[Data for this task]
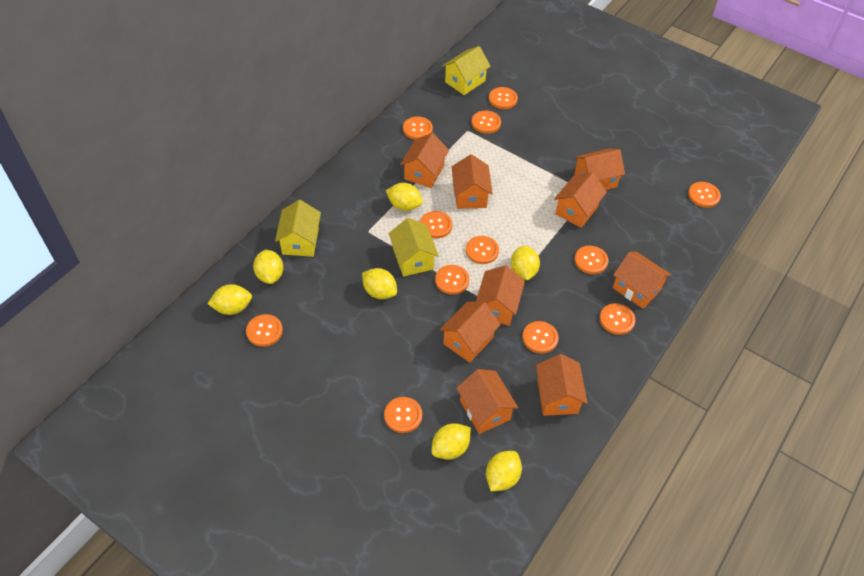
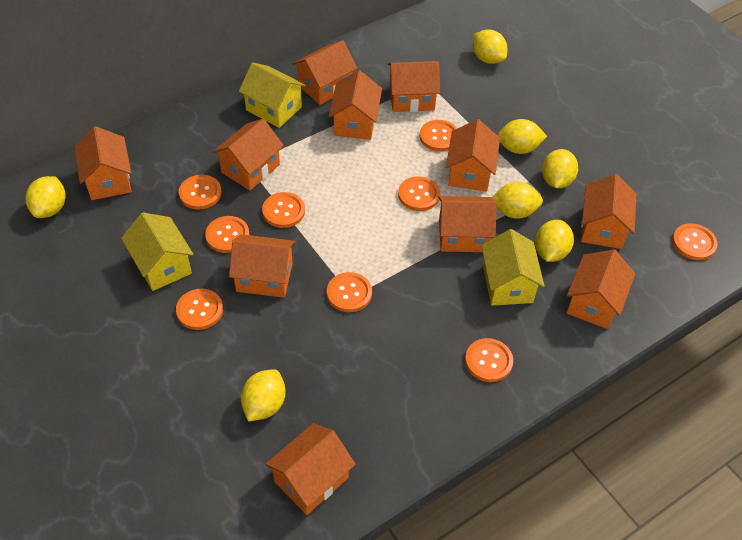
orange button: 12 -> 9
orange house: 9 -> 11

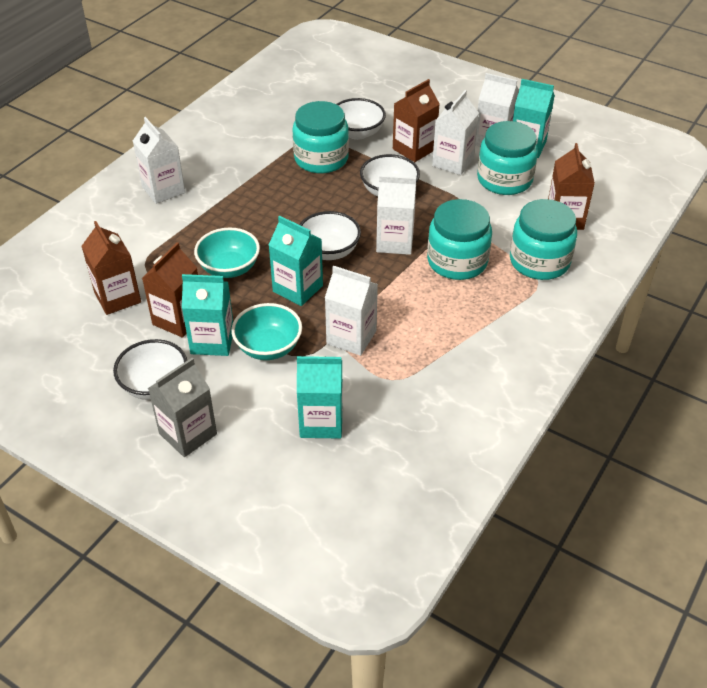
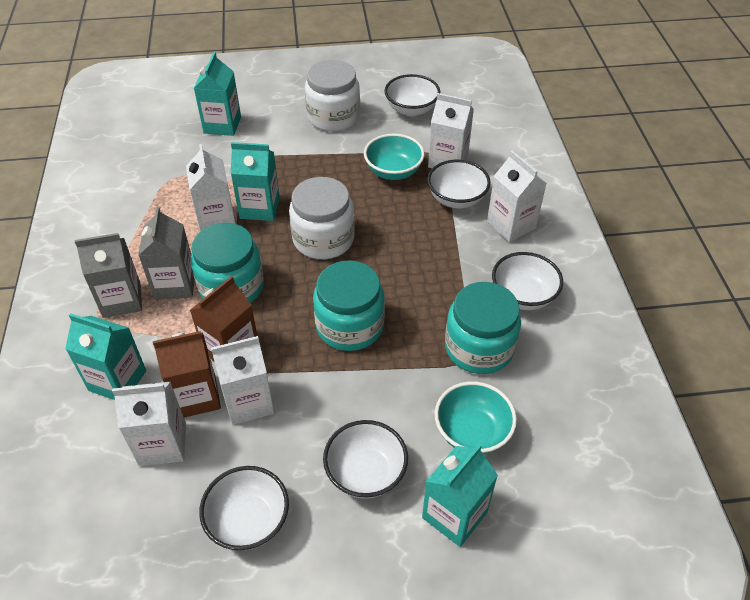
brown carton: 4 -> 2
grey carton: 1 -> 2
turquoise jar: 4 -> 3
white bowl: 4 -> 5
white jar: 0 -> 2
[/Data for this task]
» **Requirement**: Every record above must be copied exactly; none of the pictures belong in the copy.

» **Exercise solution**:
orange button: 12 -> 9
orange house: 9 -> 11

brown carton: 4 -> 2
grey carton: 1 -> 2
turquoise jar: 4 -> 3
white bowl: 4 -> 5
white jar: 0 -> 2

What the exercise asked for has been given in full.